Exercise instructions:
Looking at the data, count the lines where the word "purple" occurs and answer with only the number.

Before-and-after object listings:
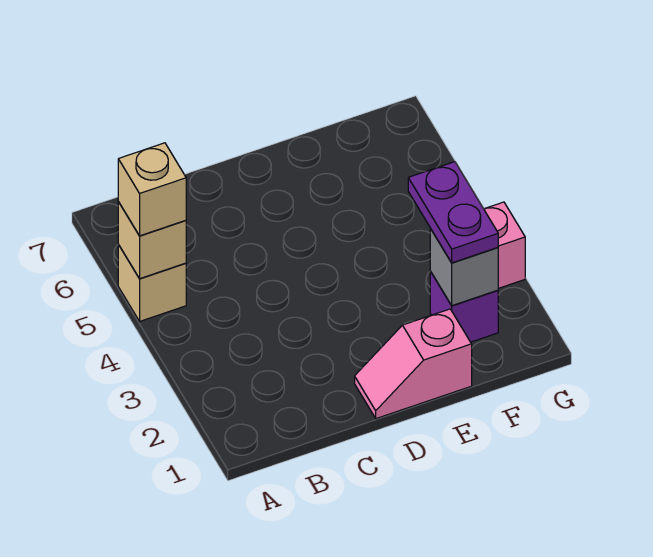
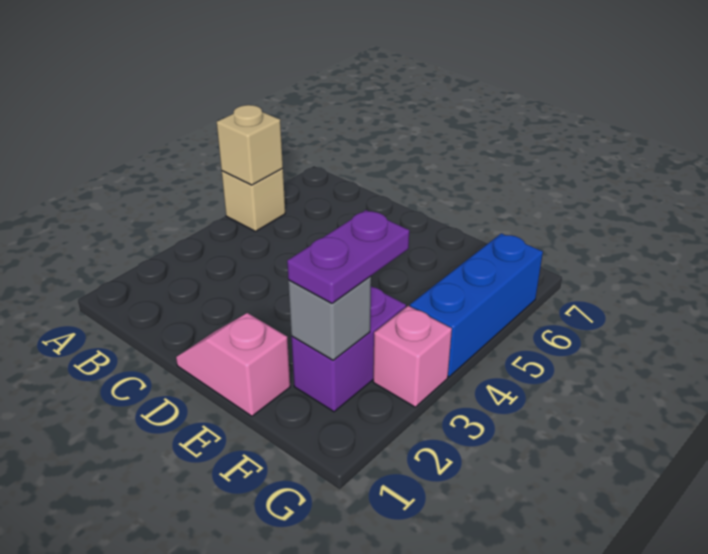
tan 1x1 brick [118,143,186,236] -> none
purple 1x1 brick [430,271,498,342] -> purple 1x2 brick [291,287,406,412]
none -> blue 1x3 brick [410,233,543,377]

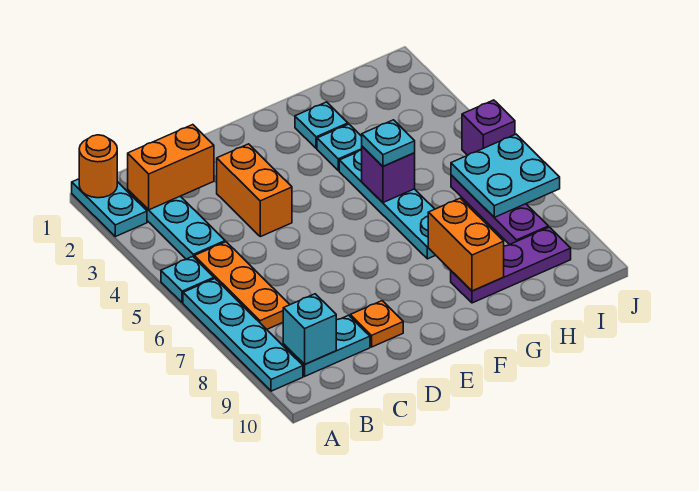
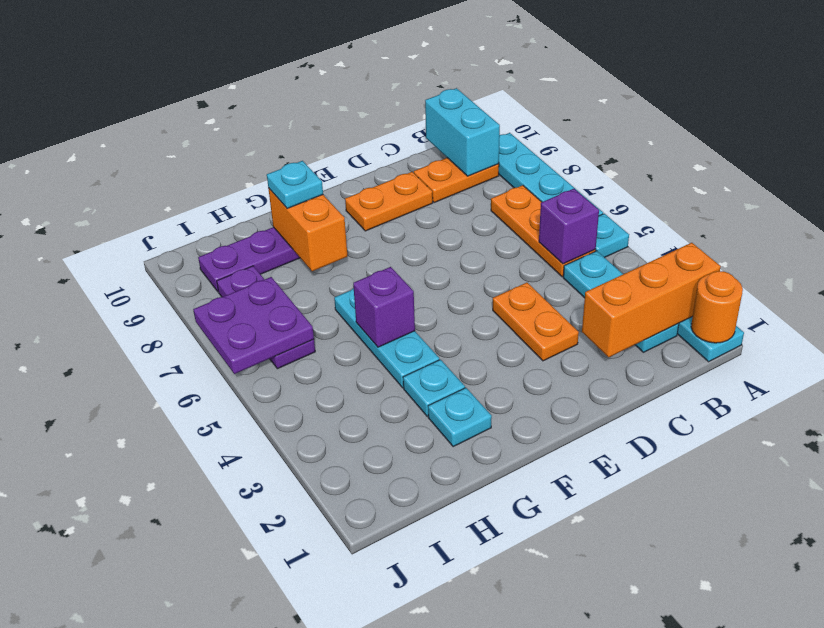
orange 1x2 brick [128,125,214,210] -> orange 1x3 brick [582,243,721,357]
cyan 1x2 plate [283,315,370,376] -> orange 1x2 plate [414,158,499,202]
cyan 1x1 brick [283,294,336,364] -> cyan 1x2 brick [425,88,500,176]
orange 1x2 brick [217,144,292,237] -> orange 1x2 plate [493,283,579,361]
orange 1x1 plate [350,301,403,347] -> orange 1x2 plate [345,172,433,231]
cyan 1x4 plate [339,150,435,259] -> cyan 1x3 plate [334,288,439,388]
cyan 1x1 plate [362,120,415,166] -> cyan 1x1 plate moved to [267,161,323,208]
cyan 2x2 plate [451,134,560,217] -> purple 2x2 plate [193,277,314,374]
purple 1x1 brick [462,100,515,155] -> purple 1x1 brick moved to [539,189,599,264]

---

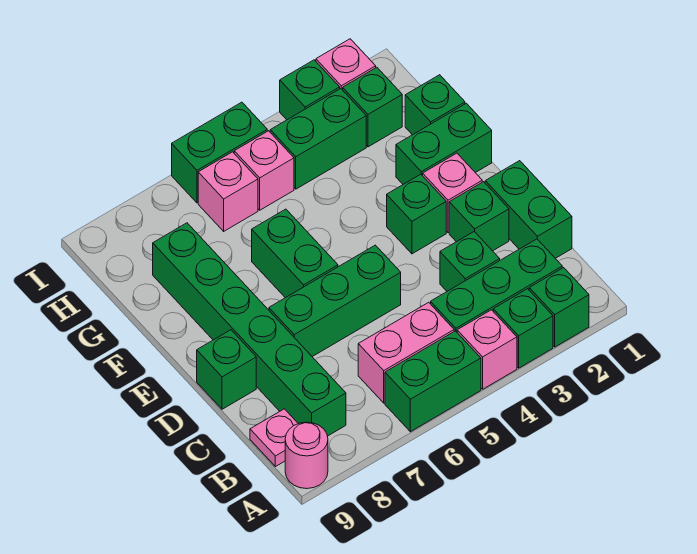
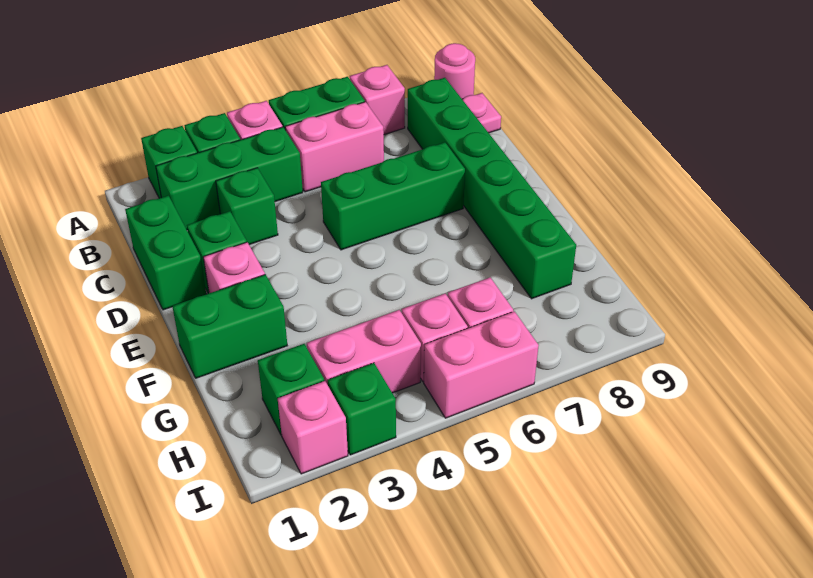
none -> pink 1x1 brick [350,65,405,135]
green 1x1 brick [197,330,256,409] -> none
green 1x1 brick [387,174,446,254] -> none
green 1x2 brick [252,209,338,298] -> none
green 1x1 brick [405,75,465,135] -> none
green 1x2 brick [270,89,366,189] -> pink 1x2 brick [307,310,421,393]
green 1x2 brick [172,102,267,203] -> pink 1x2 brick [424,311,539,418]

Answer section:
3